# WHAT THIS TASK INVOLVES:
Apart from the images, reproduce every record word for word.

# DATASET:

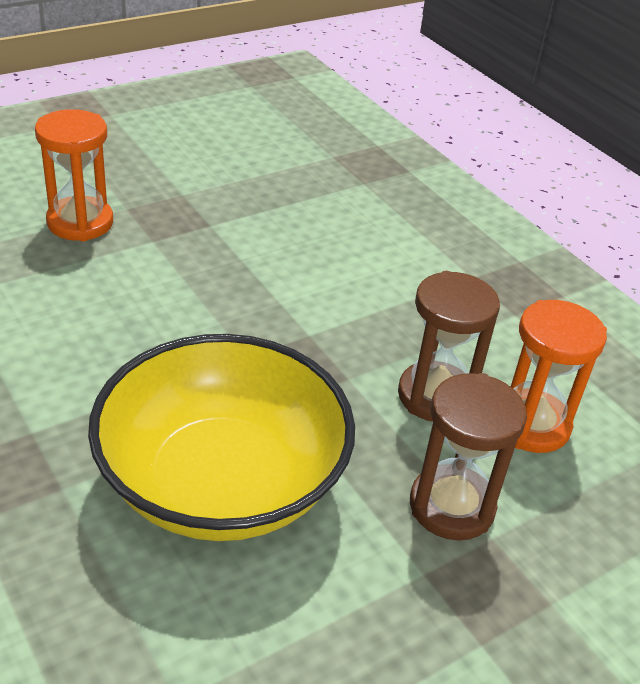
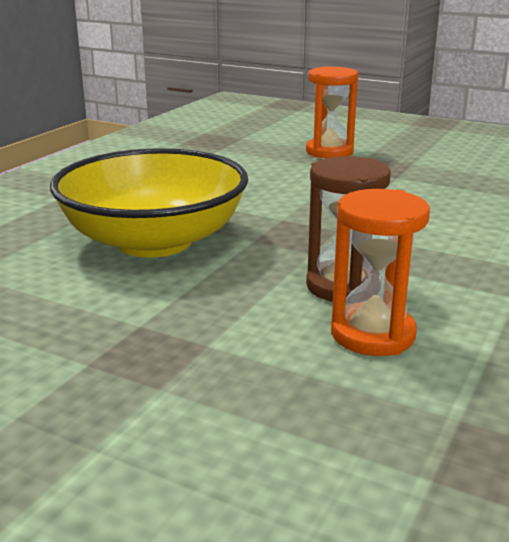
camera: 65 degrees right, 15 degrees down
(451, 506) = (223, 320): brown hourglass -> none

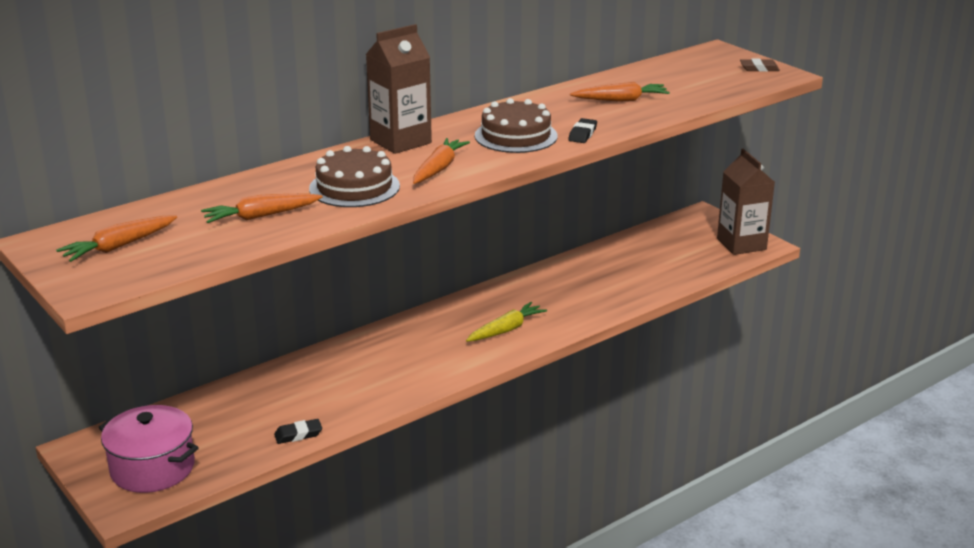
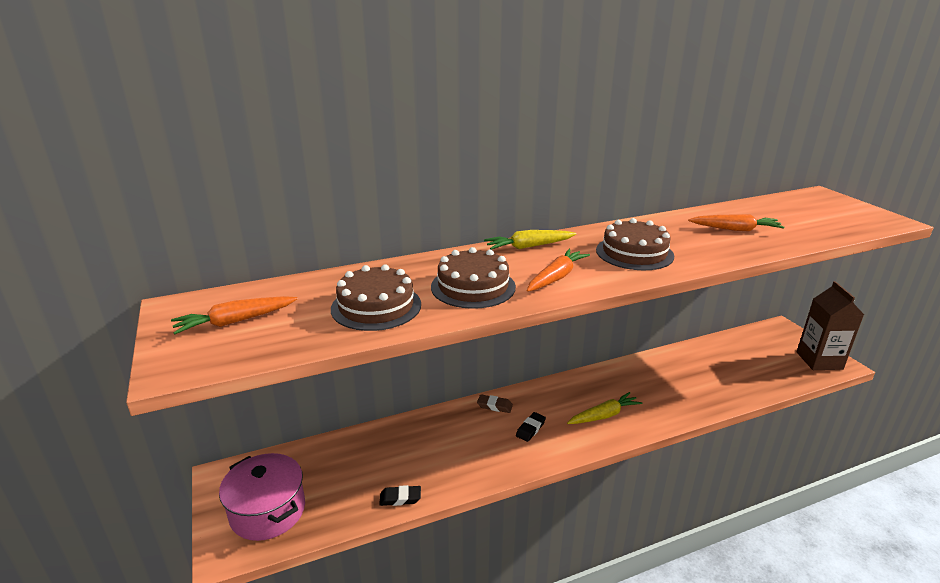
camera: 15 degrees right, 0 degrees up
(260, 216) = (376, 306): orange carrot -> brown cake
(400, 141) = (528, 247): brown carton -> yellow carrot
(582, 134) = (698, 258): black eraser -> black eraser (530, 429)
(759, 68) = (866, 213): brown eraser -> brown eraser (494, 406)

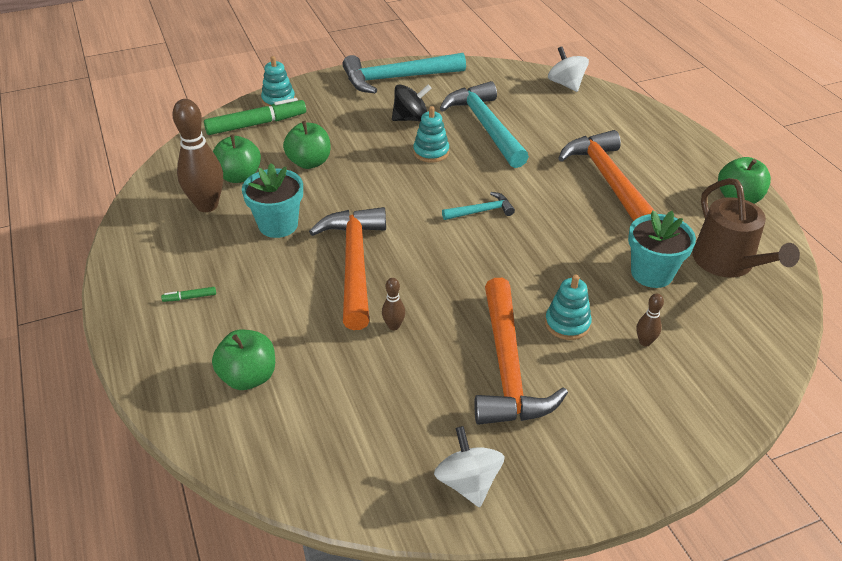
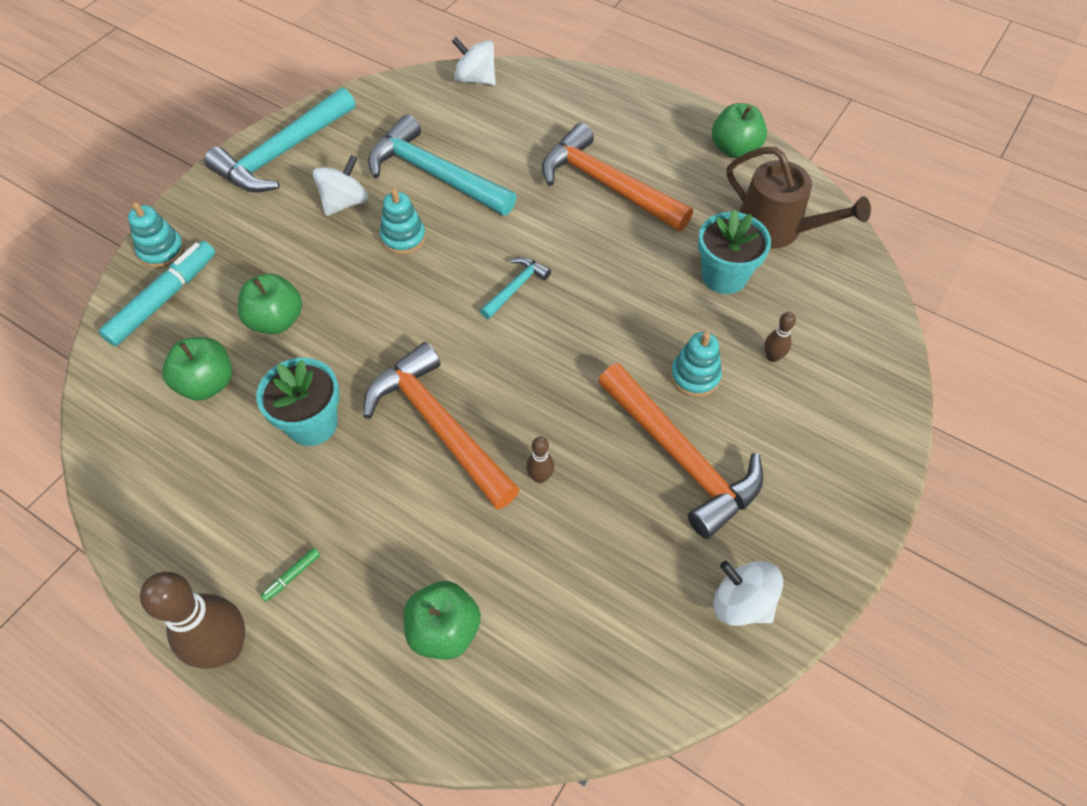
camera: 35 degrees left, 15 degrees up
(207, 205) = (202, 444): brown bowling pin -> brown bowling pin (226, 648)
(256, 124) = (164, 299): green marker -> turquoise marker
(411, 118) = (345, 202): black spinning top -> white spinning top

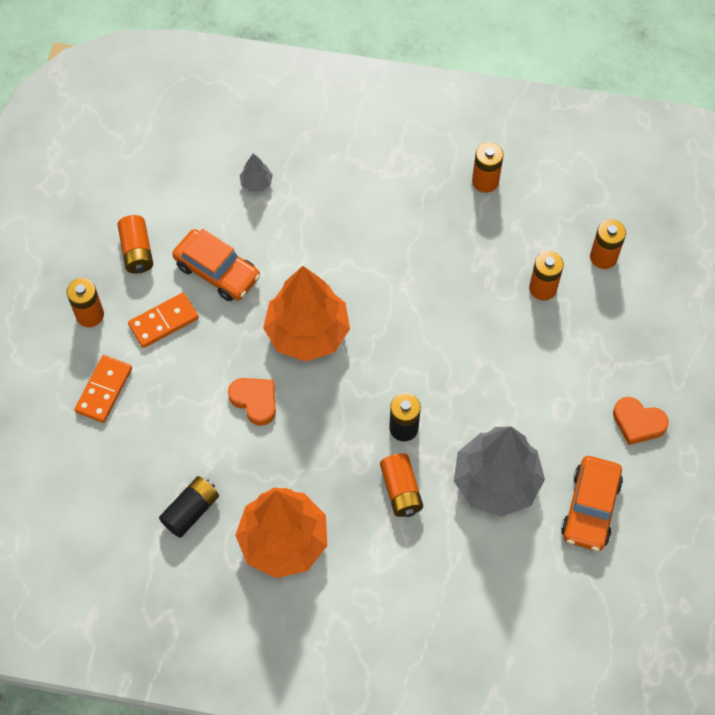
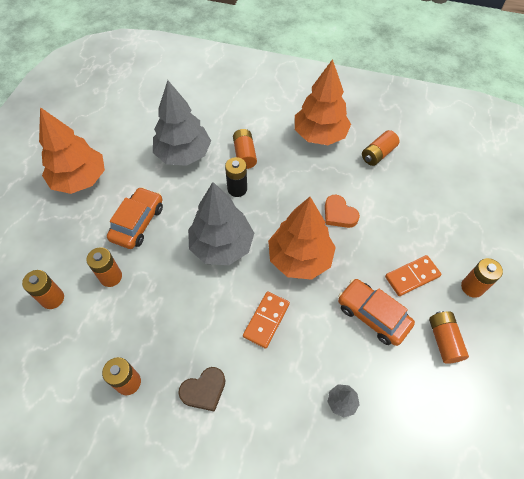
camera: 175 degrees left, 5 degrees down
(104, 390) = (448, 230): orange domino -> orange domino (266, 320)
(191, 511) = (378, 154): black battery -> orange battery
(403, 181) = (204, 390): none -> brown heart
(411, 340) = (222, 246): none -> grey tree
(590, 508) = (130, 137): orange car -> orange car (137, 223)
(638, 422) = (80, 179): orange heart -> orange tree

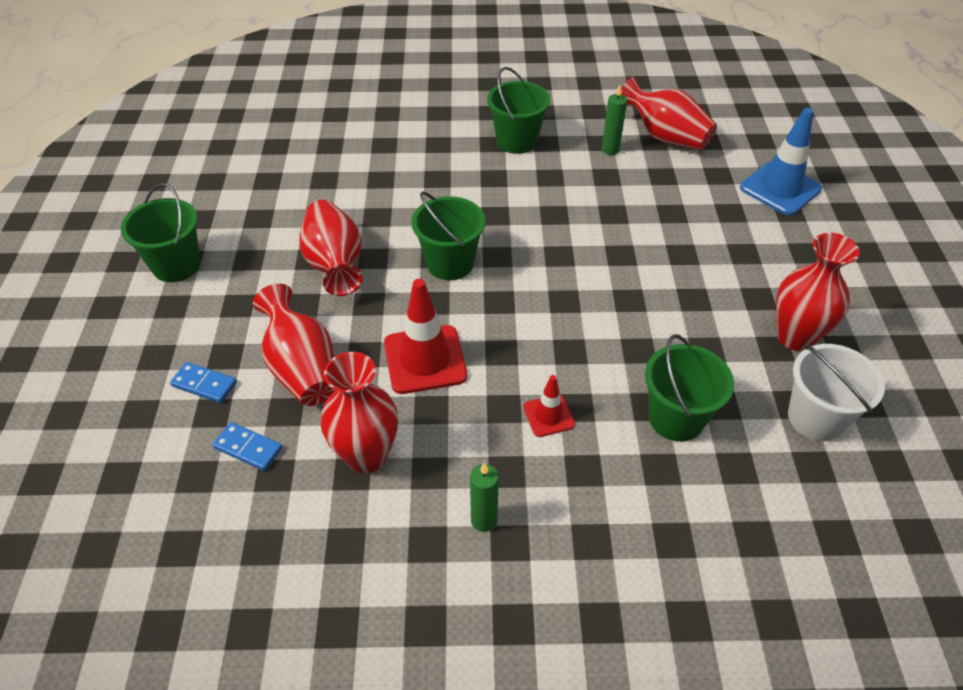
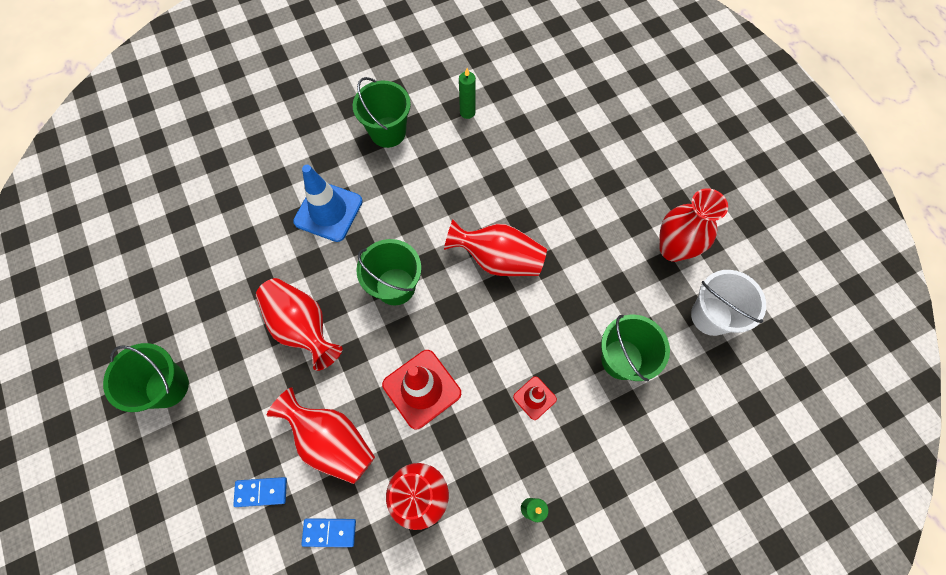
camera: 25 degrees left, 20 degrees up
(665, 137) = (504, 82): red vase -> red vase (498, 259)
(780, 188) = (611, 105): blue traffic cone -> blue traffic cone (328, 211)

# RESULT OF THIS TASK:
camera: 65 degrees right, 15 degrees down
(451, 506) = (223, 320): brown hourglass -> none

camera: 15 degrees right, 0 degrees up
(260, 216) = (376, 306): orange carrot -> brown cake
(400, 141) = (528, 247): brown carton -> yellow carrot
(582, 134) = (698, 258): black eraser -> black eraser (530, 429)
(759, 68) = (866, 213): brown eraser -> brown eraser (494, 406)

camera: 35 degrees left, 15 degrees up
(207, 205) = (202, 444): brown bowling pin -> brown bowling pin (226, 648)
(256, 124) = (164, 299): green marker -> turquoise marker
(411, 118) = (345, 202): black spinning top -> white spinning top

camera: 175 degrees left, 5 degrees down
(104, 390) = (448, 230): orange domino -> orange domino (266, 320)
(191, 511) = (378, 154): black battery -> orange battery
(403, 181) = (204, 390): none -> brown heart
(411, 340) = (222, 246): none -> grey tree
(590, 508) = (130, 137): orange car -> orange car (137, 223)
(638, 422) = (80, 179): orange heart -> orange tree

camera: 25 degrees left, 20 degrees up
(665, 137) = (504, 82): red vase -> red vase (498, 259)
(780, 188) = (611, 105): blue traffic cone -> blue traffic cone (328, 211)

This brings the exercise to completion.